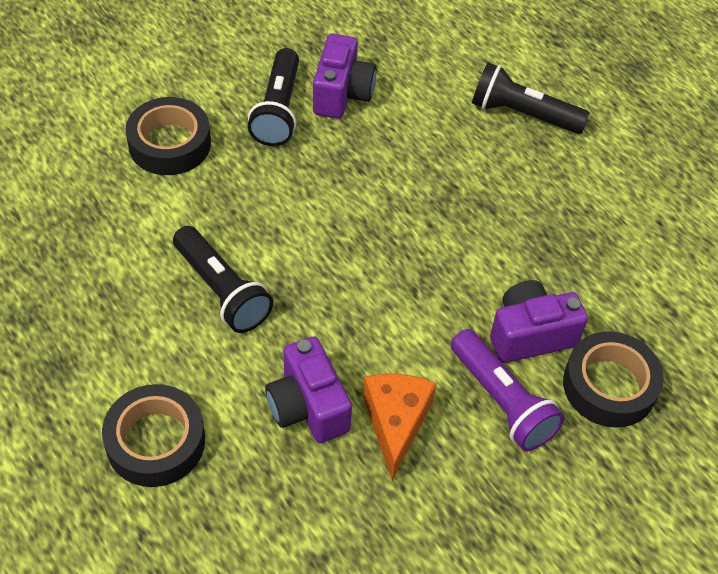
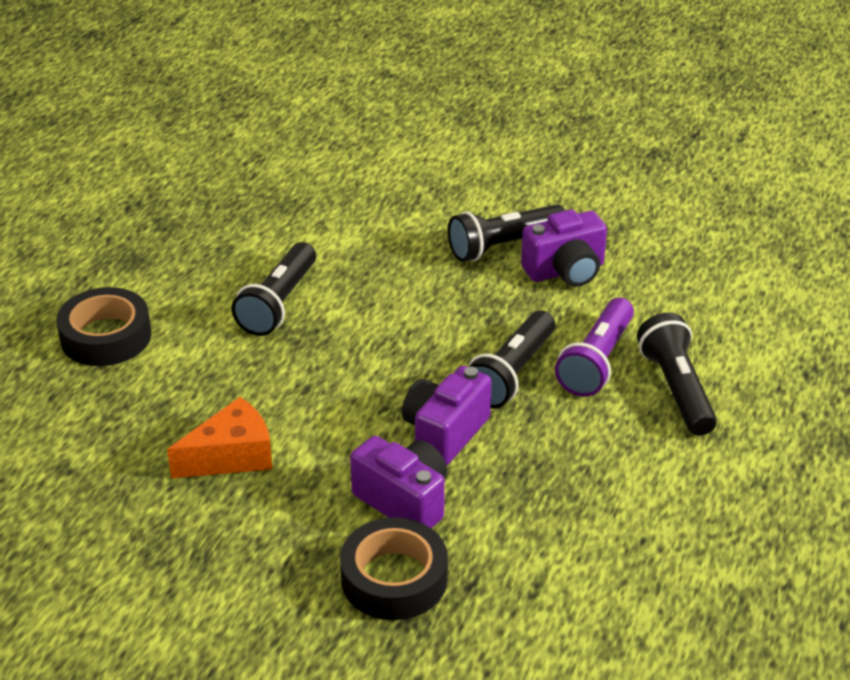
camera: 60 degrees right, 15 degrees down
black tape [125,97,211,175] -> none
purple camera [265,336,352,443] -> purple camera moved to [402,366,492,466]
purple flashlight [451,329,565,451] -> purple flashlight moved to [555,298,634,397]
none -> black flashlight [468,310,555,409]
-.-.-
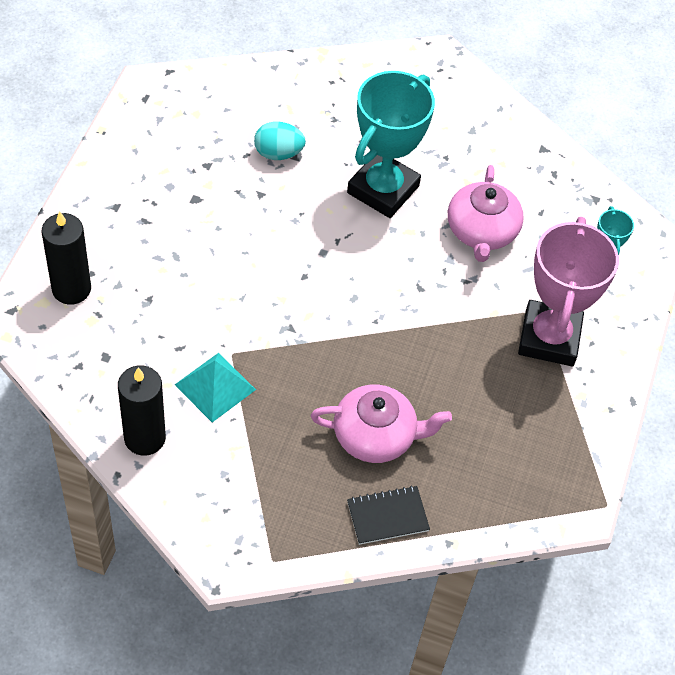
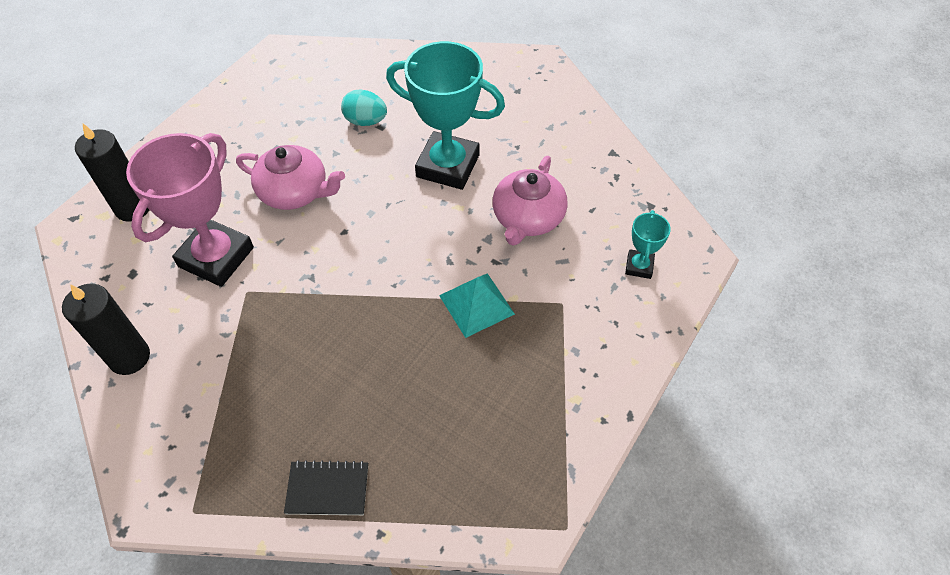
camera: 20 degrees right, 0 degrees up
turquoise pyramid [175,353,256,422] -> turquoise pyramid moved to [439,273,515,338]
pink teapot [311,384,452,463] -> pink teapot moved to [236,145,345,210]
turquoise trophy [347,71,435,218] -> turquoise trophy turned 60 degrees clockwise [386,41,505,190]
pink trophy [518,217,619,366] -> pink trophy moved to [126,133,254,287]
-.-.-
Reply with nothing except the number of lines in the records that include the word "trophy".

2